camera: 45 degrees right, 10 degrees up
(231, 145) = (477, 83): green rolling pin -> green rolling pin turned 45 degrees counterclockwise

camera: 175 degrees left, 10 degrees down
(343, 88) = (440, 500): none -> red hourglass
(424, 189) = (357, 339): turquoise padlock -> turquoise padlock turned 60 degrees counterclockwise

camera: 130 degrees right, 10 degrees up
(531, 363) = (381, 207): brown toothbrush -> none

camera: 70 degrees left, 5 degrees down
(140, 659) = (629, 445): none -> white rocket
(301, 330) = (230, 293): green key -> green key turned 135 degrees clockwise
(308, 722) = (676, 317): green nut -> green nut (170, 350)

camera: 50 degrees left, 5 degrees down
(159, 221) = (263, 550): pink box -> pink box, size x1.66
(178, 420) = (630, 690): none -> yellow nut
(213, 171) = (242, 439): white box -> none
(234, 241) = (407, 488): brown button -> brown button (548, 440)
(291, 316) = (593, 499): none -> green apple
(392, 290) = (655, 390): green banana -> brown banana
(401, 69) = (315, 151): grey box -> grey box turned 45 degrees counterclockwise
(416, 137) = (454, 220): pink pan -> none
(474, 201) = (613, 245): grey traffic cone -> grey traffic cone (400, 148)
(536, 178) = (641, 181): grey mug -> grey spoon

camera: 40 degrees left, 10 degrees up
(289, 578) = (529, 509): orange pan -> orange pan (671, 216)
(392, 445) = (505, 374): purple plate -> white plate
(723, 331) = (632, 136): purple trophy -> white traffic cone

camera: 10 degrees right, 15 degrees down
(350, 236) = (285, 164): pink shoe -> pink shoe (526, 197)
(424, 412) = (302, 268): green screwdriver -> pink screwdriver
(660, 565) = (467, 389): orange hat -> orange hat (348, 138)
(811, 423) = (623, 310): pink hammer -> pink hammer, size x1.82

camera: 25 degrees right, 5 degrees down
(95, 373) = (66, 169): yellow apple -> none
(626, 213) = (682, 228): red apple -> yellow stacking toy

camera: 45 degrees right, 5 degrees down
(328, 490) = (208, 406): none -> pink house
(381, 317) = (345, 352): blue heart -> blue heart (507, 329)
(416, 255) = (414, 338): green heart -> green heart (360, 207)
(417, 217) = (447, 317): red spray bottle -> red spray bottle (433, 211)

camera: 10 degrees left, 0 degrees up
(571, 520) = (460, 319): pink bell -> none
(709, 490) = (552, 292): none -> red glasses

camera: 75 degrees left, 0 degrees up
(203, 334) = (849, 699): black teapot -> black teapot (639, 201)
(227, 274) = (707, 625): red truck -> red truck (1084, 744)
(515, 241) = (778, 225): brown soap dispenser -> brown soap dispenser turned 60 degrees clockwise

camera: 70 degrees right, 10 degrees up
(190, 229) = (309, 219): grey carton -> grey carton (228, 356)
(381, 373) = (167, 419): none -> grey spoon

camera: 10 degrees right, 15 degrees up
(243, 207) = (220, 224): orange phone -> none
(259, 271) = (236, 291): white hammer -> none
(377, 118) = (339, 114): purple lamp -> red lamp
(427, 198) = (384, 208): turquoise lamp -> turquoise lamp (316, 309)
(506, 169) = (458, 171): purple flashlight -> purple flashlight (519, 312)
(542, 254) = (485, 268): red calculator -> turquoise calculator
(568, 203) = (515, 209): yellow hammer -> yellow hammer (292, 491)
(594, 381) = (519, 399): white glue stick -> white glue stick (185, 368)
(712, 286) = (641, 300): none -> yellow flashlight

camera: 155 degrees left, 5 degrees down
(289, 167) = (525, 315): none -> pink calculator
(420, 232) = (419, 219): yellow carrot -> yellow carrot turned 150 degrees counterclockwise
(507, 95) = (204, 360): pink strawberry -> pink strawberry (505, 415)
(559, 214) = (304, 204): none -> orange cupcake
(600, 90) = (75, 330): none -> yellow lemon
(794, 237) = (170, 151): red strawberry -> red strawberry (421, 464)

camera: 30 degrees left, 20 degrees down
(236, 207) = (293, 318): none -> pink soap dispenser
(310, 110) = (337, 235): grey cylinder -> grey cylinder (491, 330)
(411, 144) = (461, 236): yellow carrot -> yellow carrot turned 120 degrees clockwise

....................

▶ _ASSIGNED TASK_: I need every line of the data that has the word "grey"; please list them.

▶ _PROBLEM SOLUTION_:
(401, 69) = (315, 151): grey box -> grey box turned 45 degrees counterclockwise
(474, 201) = (613, 245): grey traffic cone -> grey traffic cone (400, 148)
(536, 178) = (641, 181): grey mug -> grey spoon
(190, 229) = (309, 219): grey carton -> grey carton (228, 356)
(381, 373) = (167, 419): none -> grey spoon
(310, 110) = (337, 235): grey cylinder -> grey cylinder (491, 330)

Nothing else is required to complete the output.